— BEGIN INFORMATION PROVIDED —
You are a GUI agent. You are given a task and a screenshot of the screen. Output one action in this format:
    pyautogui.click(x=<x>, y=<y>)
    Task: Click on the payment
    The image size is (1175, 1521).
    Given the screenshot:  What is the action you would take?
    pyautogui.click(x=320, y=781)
— END INFORMATION PROVIDED —
**WHAT YOU ARE ASKED TO DO:**
Select every line in the items above that contains the word "screenshot", counting only matches with the same case.

**RESPONSE TO THE EXERCISE:**
You are a GUI agent. You are given a task and a screenshot of the screen. Output one action in this format:
    Given the screenshot:  What is the action you would take?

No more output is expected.